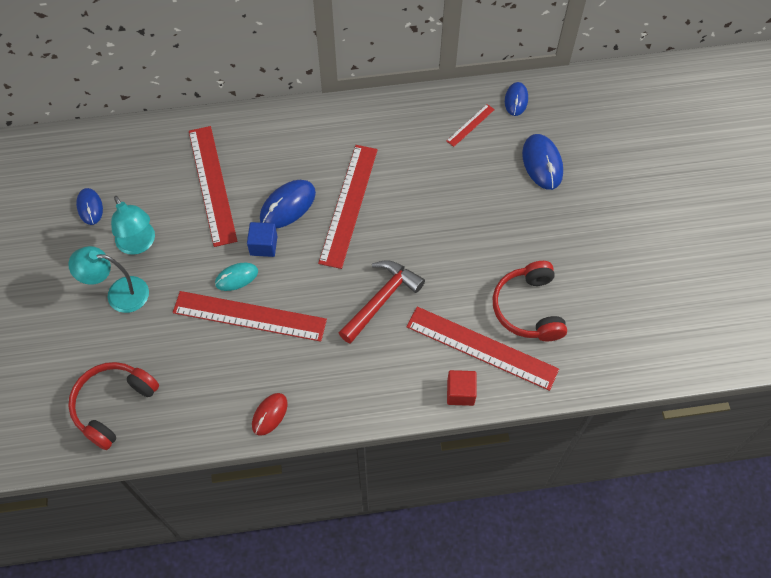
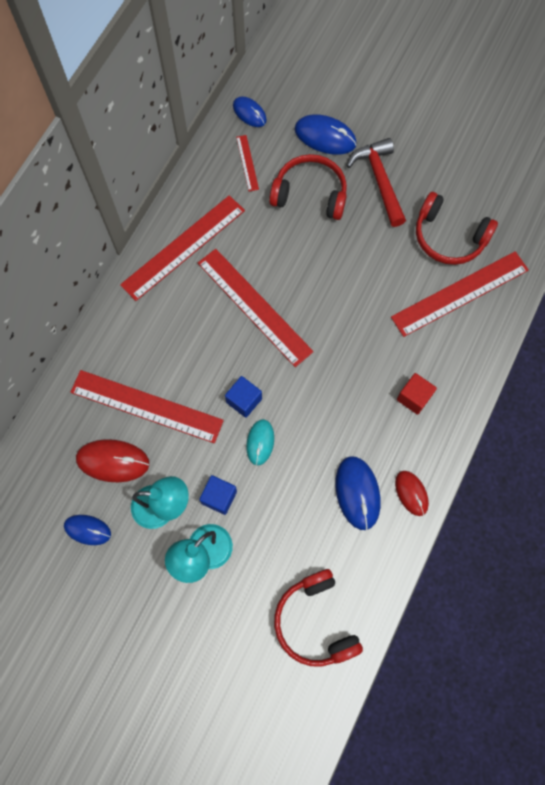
camera: 55 degrees left, 10 degrees up
red ruler [173,291,327,342] -> red ruler moved to [120,195,245,301]
blue mouse [260,180,316,228] -> blue mouse moved to [335,456,380,530]
red hammer [339,260,425,344] -> red hammer moved to [346,138,406,227]
red cube [447,370,477,406] -> red cube moved to [397,373,437,415]
none -> red mouse [76,439,150,482]
none -> blue cube [199,475,237,515]
none -> red headphones [269,154,347,220]

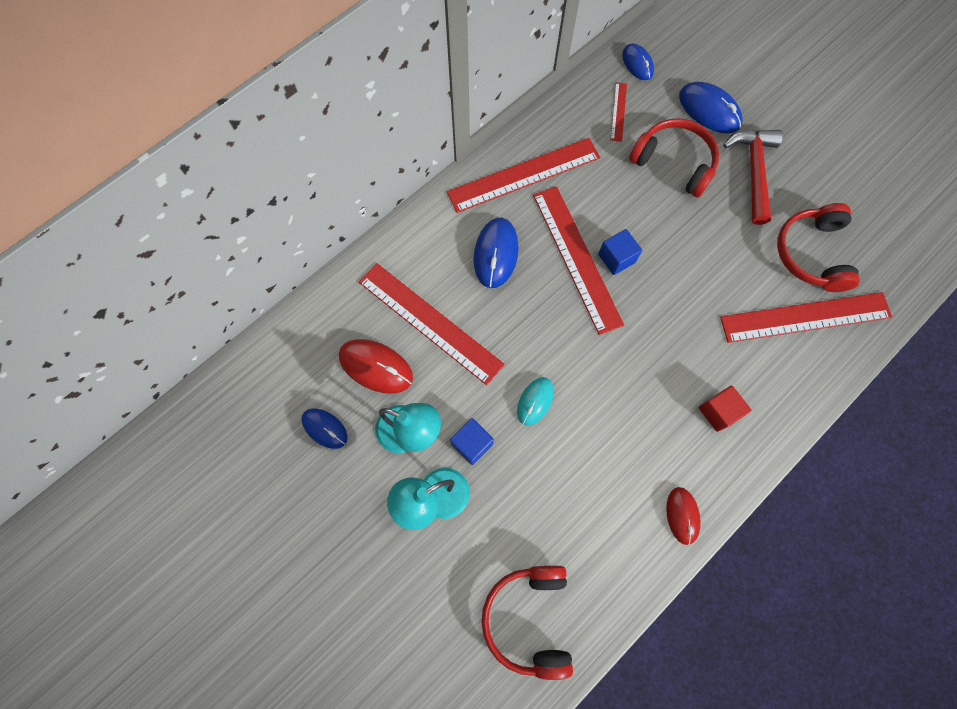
camera: 20 degrees right, 0 degrees up
blue cube [225,376,262,418] -> blue cube moved to [598,229,642,275]
blue mouse [335,456,380,530] -> blue mouse moved to [474,218,519,288]
red headphones [416,192,498,265] -> red headphones turned 45 degrees clockwise [777,203,860,292]

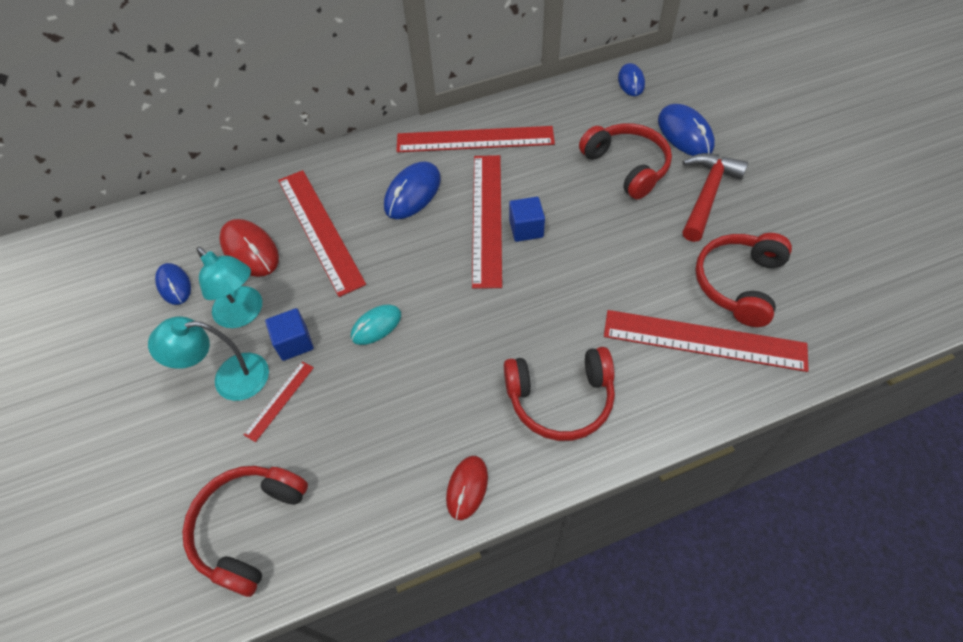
camera: 25 degrees right, 15 degrees down
red ruler [610,82,627,142] -> red ruler moved to [244,361,314,442]
red cube [699,386,751,432] -> red headphones [504,347,615,441]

-----

## WORK TASK:
Transcribe each line above verbatim, with the pictures left out.

## FINISHED EXERCISE:
camera: 55 degrees left, 10 degrees up
red ruler [173,291,327,342] -> red ruler moved to [120,195,245,301]
blue mouse [260,180,316,228] -> blue mouse moved to [335,456,380,530]
red hammer [339,260,425,344] -> red hammer moved to [346,138,406,227]
red cube [447,370,477,406] -> red cube moved to [397,373,437,415]
none -> red mouse [76,439,150,482]
none -> blue cube [199,475,237,515]
none -> red headphones [269,154,347,220]

camera: 20 degrees right, 0 degrees up
blue cube [225,376,262,418] -> blue cube moved to [598,229,642,275]
blue mouse [335,456,380,530] -> blue mouse moved to [474,218,519,288]
red headphones [416,192,498,265] -> red headphones turned 45 degrees clockwise [777,203,860,292]

camera: 25 degrees right, 15 degrees down
red ruler [610,82,627,142] -> red ruler moved to [244,361,314,442]
red cube [699,386,751,432] -> red headphones [504,347,615,441]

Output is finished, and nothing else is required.